(What the task asks) Only the lines below starting at the one containing "none -> yellow apple [406,321,446,364]" and ending at the one containing "turquoise flower pot [261,256,295,295]" belong in the answer, each copied exactly.

***** Entries supplied

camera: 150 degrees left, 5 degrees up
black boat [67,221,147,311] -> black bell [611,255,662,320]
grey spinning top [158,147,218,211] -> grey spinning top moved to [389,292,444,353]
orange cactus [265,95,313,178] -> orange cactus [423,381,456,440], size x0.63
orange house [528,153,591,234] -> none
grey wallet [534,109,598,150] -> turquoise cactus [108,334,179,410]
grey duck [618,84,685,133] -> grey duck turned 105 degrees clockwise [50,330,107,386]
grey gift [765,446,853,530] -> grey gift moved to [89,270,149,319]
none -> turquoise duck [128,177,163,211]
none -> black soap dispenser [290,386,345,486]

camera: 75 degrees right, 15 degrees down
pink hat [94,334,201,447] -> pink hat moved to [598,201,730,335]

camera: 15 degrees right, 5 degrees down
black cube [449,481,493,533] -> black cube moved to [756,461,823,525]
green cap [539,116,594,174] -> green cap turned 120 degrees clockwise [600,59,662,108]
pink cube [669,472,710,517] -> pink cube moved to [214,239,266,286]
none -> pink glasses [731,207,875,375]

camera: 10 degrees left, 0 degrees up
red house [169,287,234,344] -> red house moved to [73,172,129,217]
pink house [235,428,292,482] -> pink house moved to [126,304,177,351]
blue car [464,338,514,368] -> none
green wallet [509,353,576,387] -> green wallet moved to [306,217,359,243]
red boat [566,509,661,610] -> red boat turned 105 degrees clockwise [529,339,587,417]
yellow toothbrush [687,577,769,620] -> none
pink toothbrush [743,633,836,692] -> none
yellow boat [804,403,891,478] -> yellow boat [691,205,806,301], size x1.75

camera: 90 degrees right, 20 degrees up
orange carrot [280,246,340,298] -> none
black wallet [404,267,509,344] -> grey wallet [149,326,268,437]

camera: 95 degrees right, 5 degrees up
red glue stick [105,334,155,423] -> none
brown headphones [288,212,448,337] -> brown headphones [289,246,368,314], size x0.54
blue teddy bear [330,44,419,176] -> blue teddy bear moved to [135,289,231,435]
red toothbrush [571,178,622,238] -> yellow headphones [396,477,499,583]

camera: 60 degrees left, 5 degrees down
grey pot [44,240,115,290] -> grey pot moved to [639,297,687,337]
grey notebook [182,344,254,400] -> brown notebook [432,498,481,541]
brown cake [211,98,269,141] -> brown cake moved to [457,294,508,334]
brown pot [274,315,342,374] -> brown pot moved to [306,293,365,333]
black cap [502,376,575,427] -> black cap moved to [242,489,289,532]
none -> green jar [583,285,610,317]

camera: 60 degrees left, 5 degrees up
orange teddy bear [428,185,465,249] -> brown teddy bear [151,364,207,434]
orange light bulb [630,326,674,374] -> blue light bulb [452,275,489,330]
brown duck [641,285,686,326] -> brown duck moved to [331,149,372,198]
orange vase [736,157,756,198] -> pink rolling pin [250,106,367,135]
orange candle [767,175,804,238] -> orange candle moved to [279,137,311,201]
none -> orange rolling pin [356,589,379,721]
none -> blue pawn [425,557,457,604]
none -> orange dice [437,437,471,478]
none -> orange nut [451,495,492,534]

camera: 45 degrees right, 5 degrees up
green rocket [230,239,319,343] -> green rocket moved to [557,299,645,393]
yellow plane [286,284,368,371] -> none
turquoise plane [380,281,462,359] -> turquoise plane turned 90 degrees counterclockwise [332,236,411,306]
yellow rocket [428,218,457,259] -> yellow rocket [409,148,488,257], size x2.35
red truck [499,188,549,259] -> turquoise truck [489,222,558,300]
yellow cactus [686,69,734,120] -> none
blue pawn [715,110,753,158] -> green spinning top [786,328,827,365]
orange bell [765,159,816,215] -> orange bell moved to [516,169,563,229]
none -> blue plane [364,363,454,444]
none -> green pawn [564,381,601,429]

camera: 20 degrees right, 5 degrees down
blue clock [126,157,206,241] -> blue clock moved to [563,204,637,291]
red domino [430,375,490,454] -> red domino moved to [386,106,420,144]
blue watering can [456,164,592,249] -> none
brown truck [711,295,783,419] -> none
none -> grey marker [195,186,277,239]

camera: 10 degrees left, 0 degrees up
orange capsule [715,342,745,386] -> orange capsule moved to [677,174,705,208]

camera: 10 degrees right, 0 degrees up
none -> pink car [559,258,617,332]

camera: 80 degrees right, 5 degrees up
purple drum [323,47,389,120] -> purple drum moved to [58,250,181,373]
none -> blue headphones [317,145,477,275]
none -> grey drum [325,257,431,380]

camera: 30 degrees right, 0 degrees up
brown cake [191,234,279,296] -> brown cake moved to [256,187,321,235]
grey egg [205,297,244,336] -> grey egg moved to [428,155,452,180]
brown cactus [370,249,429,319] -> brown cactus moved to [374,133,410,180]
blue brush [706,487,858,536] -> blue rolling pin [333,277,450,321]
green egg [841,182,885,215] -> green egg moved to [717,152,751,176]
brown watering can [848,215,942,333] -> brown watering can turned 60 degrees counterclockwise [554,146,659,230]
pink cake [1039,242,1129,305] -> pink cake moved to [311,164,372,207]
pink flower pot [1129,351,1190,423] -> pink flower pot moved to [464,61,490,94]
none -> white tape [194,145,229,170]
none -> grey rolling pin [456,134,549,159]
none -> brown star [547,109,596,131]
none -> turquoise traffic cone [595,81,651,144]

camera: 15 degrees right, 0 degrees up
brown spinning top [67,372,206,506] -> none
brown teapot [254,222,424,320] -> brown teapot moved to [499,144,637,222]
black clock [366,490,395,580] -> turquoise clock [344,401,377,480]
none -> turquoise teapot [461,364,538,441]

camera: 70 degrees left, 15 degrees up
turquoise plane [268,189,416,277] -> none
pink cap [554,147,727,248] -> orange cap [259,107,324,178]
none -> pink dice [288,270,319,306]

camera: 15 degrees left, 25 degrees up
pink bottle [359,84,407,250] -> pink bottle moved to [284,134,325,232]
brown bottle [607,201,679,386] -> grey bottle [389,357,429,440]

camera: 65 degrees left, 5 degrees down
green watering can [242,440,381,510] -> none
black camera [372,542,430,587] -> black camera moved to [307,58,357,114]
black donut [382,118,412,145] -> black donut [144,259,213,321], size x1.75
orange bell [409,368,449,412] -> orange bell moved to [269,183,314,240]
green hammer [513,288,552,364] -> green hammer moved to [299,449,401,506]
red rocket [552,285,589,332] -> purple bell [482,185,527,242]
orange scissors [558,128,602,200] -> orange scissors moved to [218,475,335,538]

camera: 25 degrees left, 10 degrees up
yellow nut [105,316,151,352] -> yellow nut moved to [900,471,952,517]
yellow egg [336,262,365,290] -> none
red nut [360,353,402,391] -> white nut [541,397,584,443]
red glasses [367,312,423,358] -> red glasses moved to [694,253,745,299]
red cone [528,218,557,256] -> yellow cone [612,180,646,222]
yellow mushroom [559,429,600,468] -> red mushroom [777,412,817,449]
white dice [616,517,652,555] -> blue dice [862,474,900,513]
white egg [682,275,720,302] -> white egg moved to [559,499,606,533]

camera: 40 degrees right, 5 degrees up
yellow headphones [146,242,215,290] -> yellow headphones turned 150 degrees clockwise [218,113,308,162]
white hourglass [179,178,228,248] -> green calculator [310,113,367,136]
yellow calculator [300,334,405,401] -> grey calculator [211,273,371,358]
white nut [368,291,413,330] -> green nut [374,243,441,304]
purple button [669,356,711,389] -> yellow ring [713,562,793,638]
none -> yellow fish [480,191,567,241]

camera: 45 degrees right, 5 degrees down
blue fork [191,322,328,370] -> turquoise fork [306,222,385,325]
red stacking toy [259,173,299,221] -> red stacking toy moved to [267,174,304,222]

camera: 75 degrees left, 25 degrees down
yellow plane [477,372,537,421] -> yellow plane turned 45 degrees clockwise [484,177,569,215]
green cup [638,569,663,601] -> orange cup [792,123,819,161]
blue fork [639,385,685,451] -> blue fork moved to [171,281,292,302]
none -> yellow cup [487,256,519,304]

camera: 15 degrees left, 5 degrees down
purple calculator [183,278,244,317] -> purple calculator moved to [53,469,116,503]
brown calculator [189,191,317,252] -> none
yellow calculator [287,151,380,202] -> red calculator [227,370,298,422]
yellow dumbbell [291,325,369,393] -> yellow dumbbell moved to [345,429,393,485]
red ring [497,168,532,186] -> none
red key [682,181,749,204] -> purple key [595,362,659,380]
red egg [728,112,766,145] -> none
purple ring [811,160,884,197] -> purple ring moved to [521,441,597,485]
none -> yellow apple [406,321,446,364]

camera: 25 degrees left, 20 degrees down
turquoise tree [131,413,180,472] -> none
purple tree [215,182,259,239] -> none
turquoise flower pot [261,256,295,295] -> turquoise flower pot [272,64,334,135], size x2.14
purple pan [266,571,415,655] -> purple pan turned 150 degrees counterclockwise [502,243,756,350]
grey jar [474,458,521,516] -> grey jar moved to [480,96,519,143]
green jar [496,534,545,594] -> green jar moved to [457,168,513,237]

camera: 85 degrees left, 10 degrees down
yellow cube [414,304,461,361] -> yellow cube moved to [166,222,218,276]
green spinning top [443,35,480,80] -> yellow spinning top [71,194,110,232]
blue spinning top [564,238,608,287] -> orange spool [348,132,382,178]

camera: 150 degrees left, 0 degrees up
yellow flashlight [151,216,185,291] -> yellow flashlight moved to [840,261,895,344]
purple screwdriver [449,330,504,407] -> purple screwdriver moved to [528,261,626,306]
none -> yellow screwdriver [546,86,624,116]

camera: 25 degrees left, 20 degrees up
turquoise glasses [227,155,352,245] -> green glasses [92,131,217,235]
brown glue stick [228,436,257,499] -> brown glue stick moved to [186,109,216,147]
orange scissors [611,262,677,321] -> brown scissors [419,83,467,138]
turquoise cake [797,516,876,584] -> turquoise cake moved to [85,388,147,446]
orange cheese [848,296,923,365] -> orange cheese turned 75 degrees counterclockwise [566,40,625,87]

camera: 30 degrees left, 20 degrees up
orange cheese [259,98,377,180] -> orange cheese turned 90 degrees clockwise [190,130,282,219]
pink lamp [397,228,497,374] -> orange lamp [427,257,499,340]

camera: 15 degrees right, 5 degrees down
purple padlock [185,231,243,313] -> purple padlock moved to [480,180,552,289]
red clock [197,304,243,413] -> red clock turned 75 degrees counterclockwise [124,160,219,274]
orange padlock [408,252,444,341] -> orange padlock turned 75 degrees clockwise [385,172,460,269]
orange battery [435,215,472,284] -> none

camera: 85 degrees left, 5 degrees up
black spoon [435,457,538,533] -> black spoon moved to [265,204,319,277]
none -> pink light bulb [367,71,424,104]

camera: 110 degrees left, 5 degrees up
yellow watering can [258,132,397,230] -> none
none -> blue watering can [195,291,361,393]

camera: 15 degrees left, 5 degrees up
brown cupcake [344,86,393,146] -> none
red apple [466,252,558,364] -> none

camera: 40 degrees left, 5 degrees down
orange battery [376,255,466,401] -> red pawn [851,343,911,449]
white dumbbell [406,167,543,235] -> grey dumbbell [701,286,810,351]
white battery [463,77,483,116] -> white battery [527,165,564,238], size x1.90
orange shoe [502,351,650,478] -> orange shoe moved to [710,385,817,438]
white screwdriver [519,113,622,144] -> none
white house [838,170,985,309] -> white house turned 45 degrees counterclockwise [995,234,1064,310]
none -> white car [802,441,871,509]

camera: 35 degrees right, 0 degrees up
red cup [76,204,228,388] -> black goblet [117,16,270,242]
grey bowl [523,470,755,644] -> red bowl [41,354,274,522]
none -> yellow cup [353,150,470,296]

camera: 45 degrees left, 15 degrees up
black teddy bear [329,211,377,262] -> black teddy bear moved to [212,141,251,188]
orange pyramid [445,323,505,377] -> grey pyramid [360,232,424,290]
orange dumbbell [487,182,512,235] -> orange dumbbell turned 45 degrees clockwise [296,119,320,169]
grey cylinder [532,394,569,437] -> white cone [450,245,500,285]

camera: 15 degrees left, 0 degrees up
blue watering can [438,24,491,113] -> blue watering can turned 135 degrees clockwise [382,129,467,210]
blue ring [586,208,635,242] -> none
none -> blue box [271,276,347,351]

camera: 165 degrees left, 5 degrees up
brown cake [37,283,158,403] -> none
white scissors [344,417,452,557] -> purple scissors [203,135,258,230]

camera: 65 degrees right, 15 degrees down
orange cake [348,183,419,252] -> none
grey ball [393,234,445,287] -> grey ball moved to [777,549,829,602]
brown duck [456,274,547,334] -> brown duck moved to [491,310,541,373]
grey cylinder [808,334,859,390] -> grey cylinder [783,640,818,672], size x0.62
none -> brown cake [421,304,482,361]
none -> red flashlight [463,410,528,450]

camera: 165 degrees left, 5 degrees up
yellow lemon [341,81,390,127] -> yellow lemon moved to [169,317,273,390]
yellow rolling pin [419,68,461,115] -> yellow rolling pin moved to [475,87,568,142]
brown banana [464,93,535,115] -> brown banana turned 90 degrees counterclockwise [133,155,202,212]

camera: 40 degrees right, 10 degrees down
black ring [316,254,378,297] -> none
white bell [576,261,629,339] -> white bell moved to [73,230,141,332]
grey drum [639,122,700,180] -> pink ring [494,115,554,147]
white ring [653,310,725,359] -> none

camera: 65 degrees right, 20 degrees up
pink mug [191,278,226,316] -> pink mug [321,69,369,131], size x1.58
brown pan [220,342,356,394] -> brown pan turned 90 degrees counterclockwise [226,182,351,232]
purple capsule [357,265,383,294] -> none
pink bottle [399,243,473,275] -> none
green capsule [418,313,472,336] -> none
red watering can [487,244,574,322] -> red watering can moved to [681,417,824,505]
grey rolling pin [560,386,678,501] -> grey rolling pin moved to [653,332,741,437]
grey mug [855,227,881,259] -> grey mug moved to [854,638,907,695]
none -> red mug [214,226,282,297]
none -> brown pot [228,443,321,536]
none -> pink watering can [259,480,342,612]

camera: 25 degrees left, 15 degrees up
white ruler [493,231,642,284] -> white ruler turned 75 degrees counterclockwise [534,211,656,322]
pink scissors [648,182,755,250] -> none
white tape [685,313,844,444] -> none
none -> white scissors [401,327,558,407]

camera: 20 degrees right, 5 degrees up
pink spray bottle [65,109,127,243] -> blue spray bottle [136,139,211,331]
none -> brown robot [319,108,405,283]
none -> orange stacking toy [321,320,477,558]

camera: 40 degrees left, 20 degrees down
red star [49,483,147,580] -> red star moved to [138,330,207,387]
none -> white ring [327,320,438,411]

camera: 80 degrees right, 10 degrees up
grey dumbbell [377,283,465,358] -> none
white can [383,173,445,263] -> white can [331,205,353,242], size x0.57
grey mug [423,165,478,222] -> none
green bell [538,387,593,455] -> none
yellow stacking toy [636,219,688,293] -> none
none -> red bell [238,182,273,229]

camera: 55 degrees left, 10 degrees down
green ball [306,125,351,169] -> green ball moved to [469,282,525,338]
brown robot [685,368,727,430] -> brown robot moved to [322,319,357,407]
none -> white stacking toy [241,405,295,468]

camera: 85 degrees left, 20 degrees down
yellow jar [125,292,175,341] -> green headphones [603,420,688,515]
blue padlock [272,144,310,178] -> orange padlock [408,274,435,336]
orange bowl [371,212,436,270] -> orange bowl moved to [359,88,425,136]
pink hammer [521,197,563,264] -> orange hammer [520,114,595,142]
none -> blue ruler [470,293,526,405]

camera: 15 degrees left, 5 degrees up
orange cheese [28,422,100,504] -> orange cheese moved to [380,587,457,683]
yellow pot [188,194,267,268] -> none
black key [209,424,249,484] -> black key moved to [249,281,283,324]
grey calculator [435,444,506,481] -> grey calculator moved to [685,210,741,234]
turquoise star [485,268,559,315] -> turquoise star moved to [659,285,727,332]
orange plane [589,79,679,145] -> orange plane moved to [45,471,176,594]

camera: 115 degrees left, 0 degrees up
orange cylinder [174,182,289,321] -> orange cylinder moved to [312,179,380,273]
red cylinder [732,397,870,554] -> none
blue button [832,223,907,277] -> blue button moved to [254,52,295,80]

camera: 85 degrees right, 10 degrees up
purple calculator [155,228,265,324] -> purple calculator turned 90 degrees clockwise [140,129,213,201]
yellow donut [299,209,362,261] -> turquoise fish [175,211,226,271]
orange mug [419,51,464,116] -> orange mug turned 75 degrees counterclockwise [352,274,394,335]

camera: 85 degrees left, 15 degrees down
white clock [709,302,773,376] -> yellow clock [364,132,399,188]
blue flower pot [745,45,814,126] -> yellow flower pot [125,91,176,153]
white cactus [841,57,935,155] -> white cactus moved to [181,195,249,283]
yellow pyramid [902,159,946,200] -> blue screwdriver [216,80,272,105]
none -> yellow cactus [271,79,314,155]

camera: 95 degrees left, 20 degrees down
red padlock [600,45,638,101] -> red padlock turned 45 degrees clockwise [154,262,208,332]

**********

(Task solution)
none -> yellow apple [406,321,446,364]

camera: 25 degrees left, 20 degrees down
turquoise tree [131,413,180,472] -> none
purple tree [215,182,259,239] -> none
turquoise flower pot [261,256,295,295] -> turquoise flower pot [272,64,334,135], size x2.14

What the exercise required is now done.